# The task:
Go through the entries below, tally each line with the string "cyan", and give the final number by itself.

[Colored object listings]
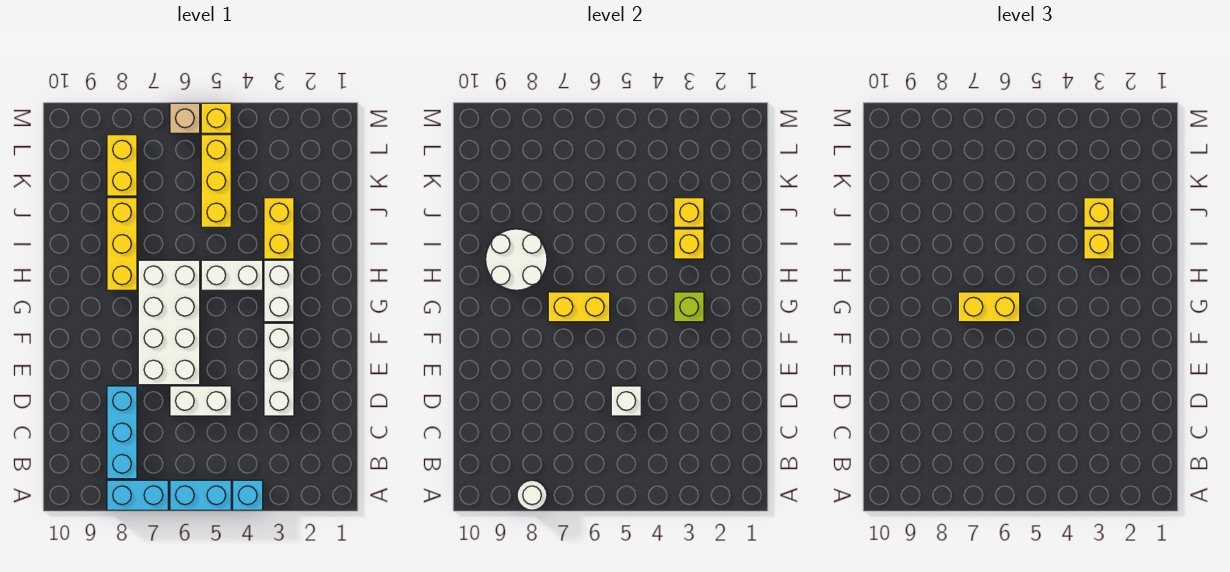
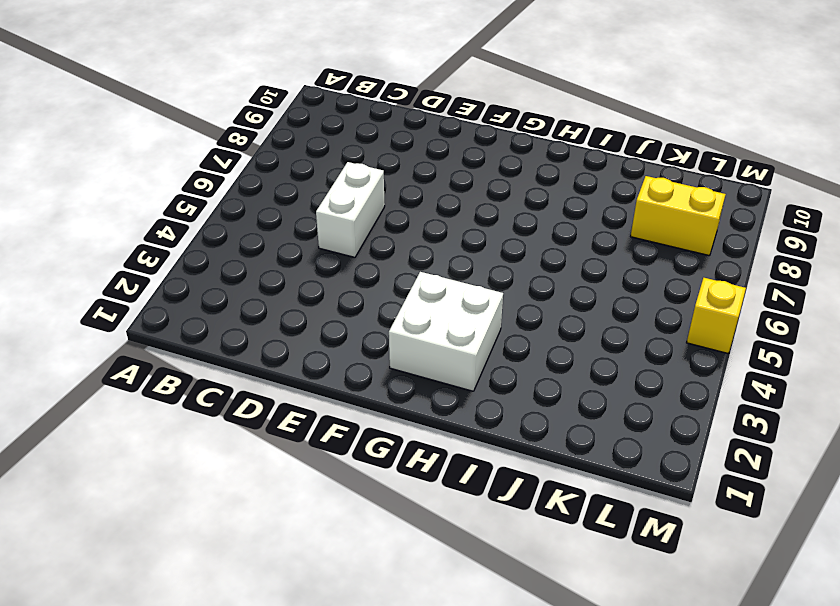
white brick G2:H3 level 1 -> white brick G3:H3 level 1
none -> cyan brick A4 level 1
none -> cyan brick A5:A6 level 1
none -> cyan brick A7:A8 level 1

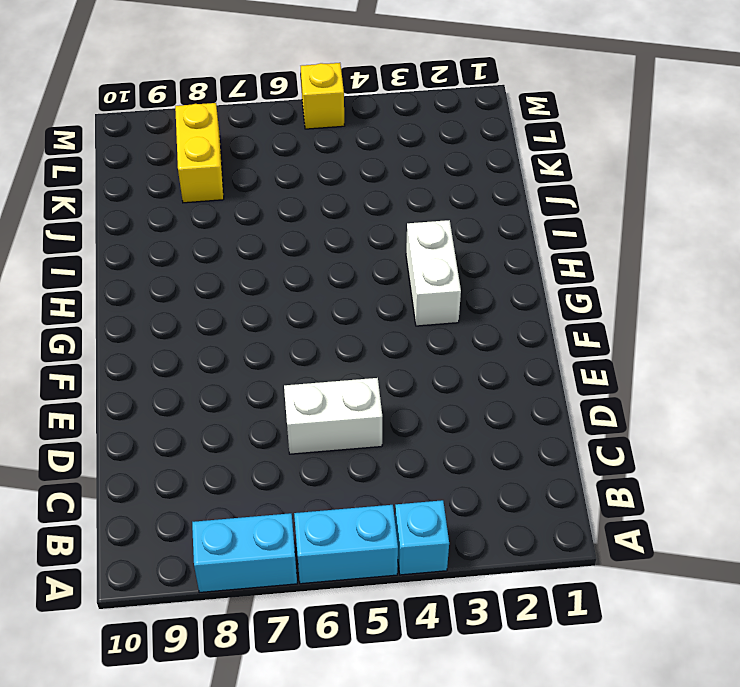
none -> cyan brick B8:D8 level 1
none -> white brick D3:F3 level 1
none -> white brick E6:H7 level 1

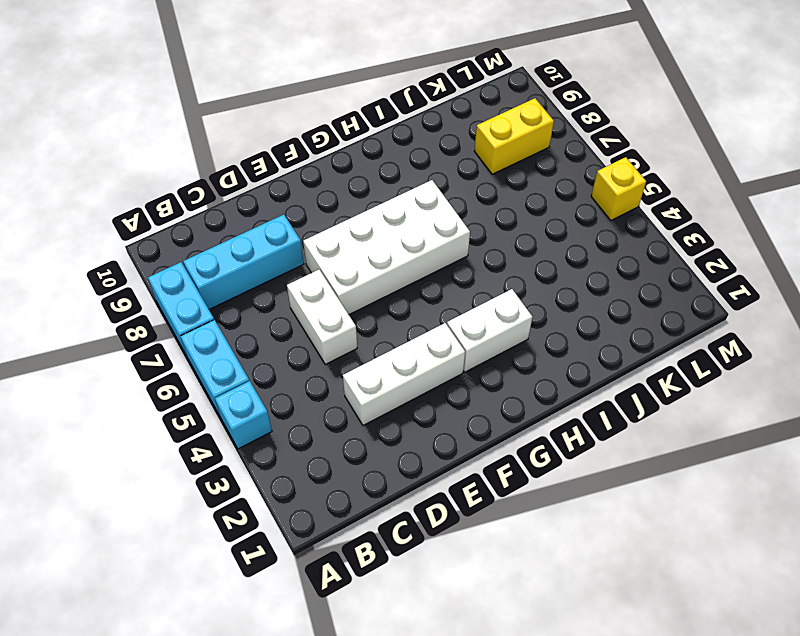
none -> white brick H4:H5 level 1
none -> yellow brick H8:J8 level 1
none -> yellow brick I3:J3 level 1

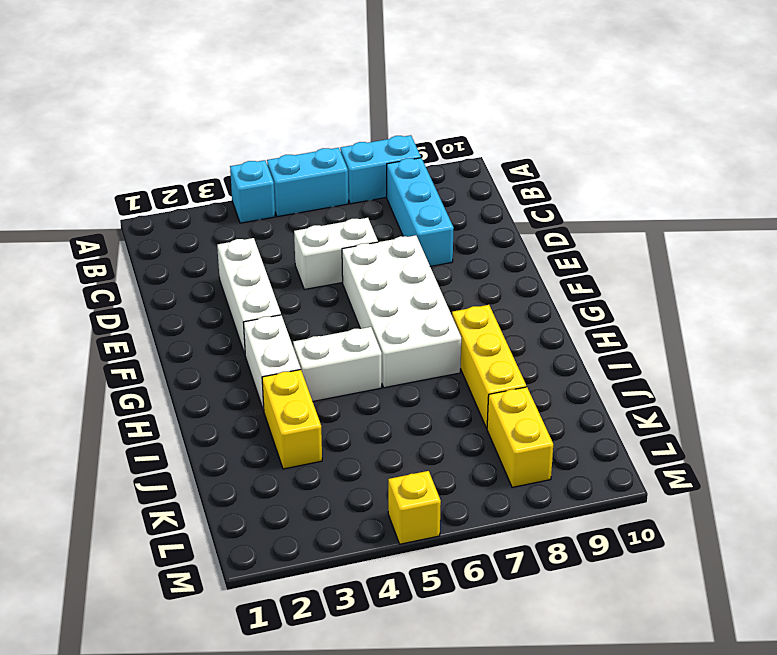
none -> yellow brick J5:L5 level 1
none -> tan brick M6 level 1
none -> white round brick A8 level 2

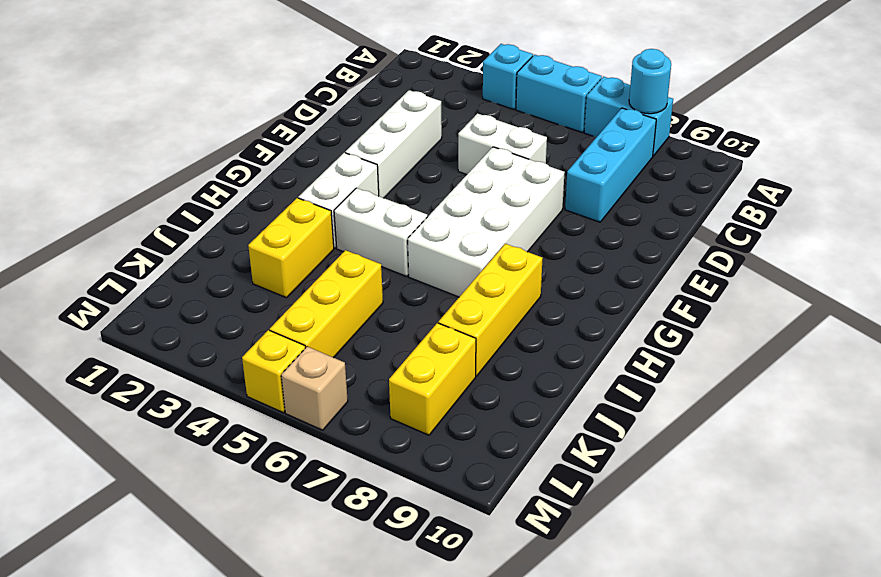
cyan round brick A8 level 2 -> white round brick A8 level 2
none -> white brick D5 level 2
none -> lime brick G3 level 2
none -> yellow brick G6:G7 level 2

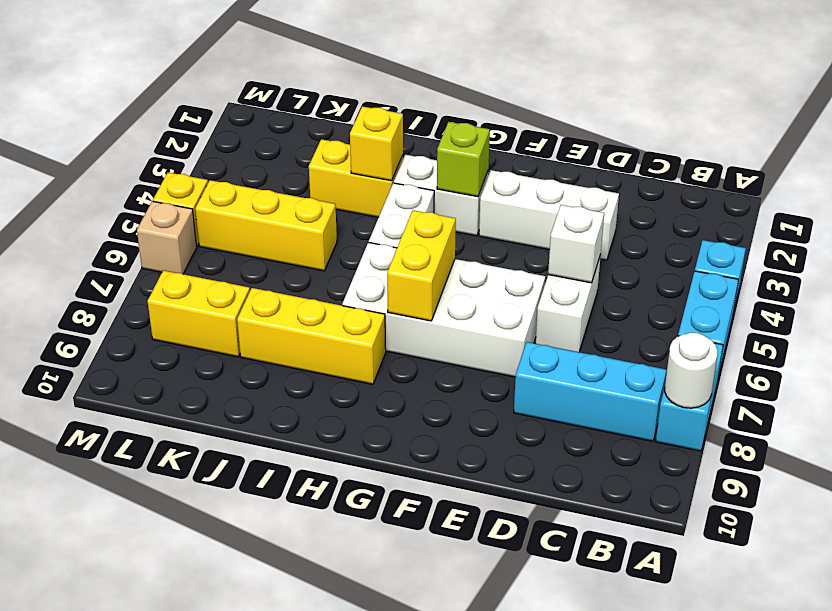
none -> white round brick H8:I9 level 2
none -> yellow brick J3 level 2
none -> yellow brick G6:G7 level 3

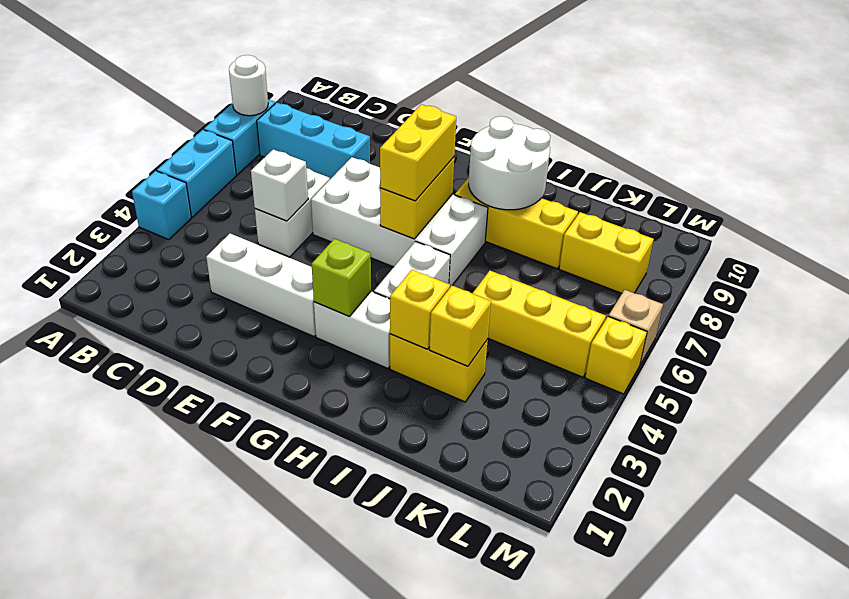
none -> yellow brick I3 level 3
none -> yellow brick J3 level 3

# Written reply:
5